## Problem to solve:
Look through the records and copy each line with the string "STAT" in it.

(Exercise input Opens)

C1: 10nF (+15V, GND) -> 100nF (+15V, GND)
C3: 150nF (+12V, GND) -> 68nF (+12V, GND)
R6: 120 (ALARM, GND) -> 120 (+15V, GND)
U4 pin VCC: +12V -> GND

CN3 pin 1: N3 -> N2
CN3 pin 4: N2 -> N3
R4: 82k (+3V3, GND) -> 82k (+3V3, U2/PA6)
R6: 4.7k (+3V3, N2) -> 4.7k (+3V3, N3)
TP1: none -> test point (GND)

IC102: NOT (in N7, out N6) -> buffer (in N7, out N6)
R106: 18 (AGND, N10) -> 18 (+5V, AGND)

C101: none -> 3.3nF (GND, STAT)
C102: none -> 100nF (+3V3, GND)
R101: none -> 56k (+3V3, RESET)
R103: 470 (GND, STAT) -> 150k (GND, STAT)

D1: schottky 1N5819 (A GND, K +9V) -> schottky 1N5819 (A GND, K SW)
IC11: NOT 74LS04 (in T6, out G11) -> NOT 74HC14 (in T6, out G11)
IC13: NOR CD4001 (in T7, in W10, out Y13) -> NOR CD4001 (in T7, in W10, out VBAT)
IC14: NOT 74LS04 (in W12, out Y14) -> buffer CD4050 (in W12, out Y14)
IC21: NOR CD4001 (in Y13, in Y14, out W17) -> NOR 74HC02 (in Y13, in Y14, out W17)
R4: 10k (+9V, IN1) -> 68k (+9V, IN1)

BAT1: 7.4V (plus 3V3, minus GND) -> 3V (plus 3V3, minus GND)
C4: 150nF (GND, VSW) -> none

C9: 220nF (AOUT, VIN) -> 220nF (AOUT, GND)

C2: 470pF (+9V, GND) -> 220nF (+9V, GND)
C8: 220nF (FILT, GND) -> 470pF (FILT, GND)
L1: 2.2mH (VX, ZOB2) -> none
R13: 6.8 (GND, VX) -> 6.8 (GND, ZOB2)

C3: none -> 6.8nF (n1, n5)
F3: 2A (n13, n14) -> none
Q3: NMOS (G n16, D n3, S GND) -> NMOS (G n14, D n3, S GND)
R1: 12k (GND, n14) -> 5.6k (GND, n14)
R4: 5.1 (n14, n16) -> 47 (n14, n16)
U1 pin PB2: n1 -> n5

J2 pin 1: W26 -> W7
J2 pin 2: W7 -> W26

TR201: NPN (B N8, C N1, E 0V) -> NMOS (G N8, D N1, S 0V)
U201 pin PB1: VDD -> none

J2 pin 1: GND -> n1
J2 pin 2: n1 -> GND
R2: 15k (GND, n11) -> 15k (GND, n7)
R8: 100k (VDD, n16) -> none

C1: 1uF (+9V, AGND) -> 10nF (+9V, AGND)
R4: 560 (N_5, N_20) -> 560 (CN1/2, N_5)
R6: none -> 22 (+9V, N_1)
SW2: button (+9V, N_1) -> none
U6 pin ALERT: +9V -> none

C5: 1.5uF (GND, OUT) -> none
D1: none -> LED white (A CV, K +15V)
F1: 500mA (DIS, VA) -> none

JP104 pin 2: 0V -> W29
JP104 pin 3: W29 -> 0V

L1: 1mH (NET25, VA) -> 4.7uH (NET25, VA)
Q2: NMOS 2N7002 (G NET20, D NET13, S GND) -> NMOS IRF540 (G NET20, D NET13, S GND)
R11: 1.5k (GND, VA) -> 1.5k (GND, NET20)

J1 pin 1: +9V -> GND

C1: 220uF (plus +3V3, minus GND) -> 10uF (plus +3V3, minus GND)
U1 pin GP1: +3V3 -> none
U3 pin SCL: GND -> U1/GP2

(Exercise input Closes)

## Exercise answer:
C101: none -> 3.3nF (GND, STAT)
R103: 470 (GND, STAT) -> 150k (GND, STAT)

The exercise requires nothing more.